Required work = I'd like the entries reproduced exactly, with all pictures omitted.

Records from a data collection
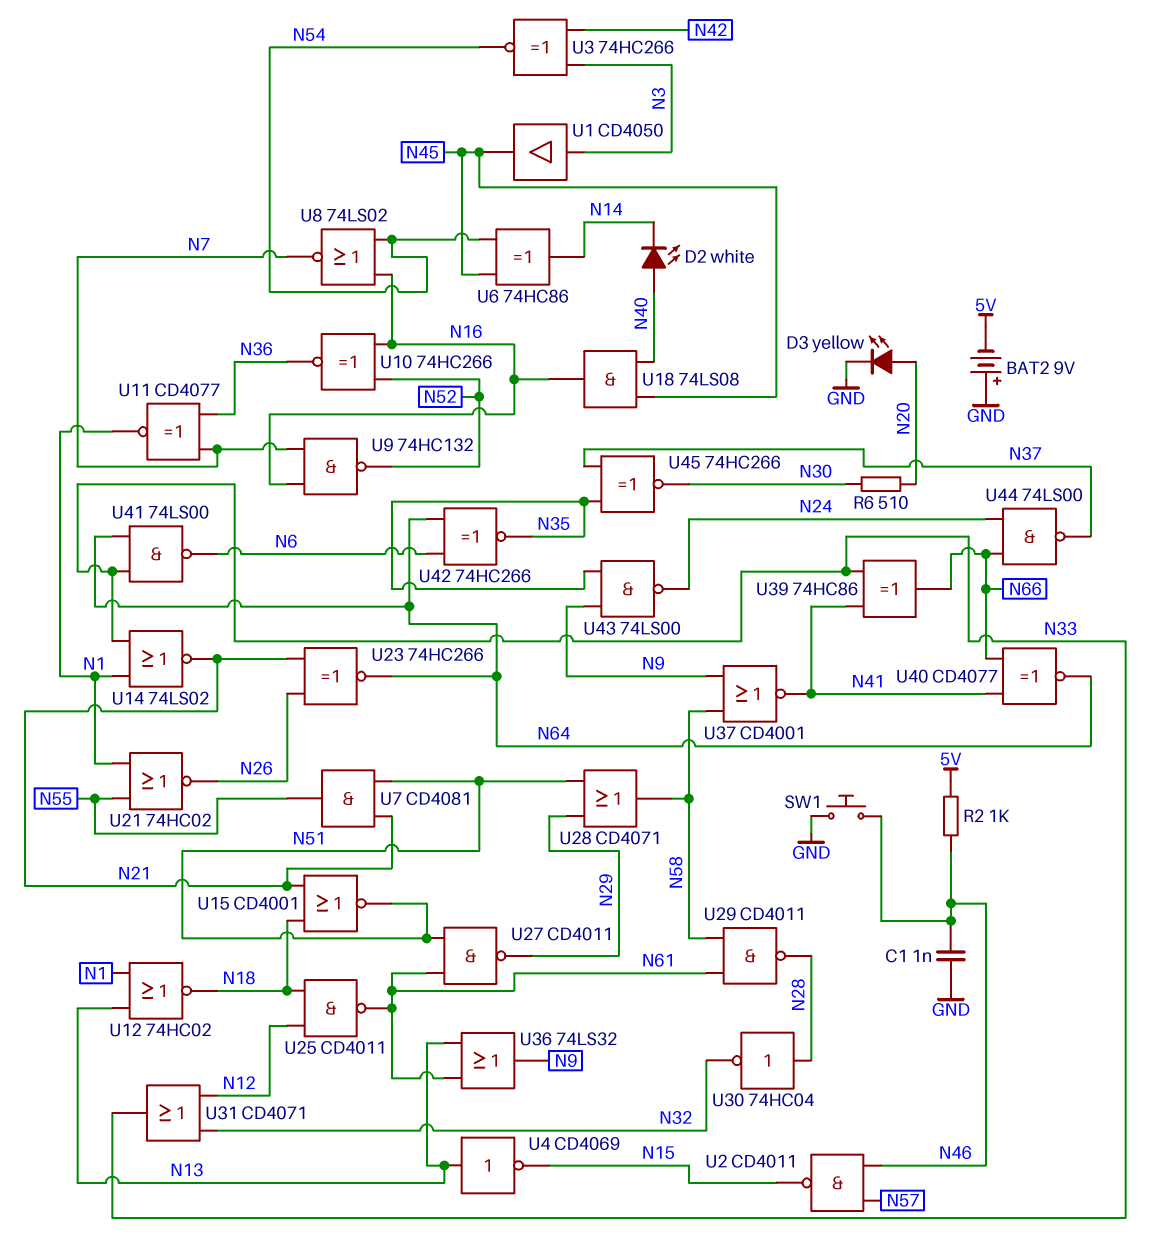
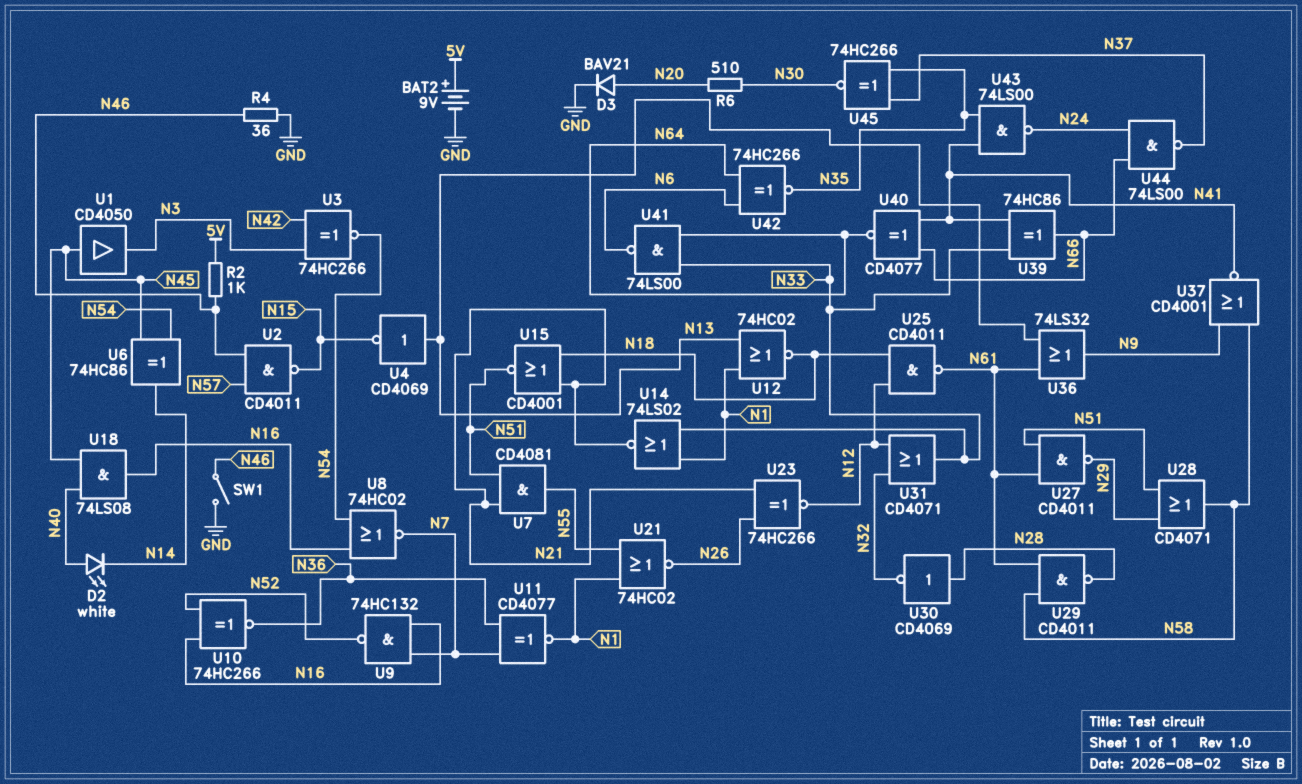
BAT2: 9V (plus GND, minus 5V) -> 9V (plus 5V, minus GND)
C1: 1nF (GND, N46) -> none
D3: LED yellow (A N20, K GND) -> diode BAV21 (A N20, K GND)
R4: none -> 36 (GND, N46)
SW1: button (GND, N46) -> switch (GND, N46)
U1: buffer CD4050 (in N3, out N45) -> buffer CD4050 (in N45, out N3)
U8: NOR 74LS02 (in N16, in N54, out N7) -> NOR 74HC02 (in N16, in N54, out N7)
U23: XNOR 74HC266 (in N21, in N26, out N64) -> XNOR 74HC266 (in N21, in N26, out N12)
U30: NOT 74HC04 (in N28, out N32) -> NOT CD4069 (in N28, out N32)
U43: NAND 74LS00 (in N9, in N35, out N24) -> NAND 74LS00 (in N35, in N41, out N24)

Exercise response =
BAT2: 9V (plus GND, minus 5V) -> 9V (plus 5V, minus GND)
C1: 1nF (GND, N46) -> none
D3: LED yellow (A N20, K GND) -> diode BAV21 (A N20, K GND)
R4: none -> 36 (GND, N46)
SW1: button (GND, N46) -> switch (GND, N46)
U1: buffer CD4050 (in N3, out N45) -> buffer CD4050 (in N45, out N3)
U8: NOR 74LS02 (in N16, in N54, out N7) -> NOR 74HC02 (in N16, in N54, out N7)
U23: XNOR 74HC266 (in N21, in N26, out N64) -> XNOR 74HC266 (in N21, in N26, out N12)
U30: NOT 74HC04 (in N28, out N32) -> NOT CD4069 (in N28, out N32)
U43: NAND 74LS00 (in N9, in N35, out N24) -> NAND 74LS00 (in N35, in N41, out N24)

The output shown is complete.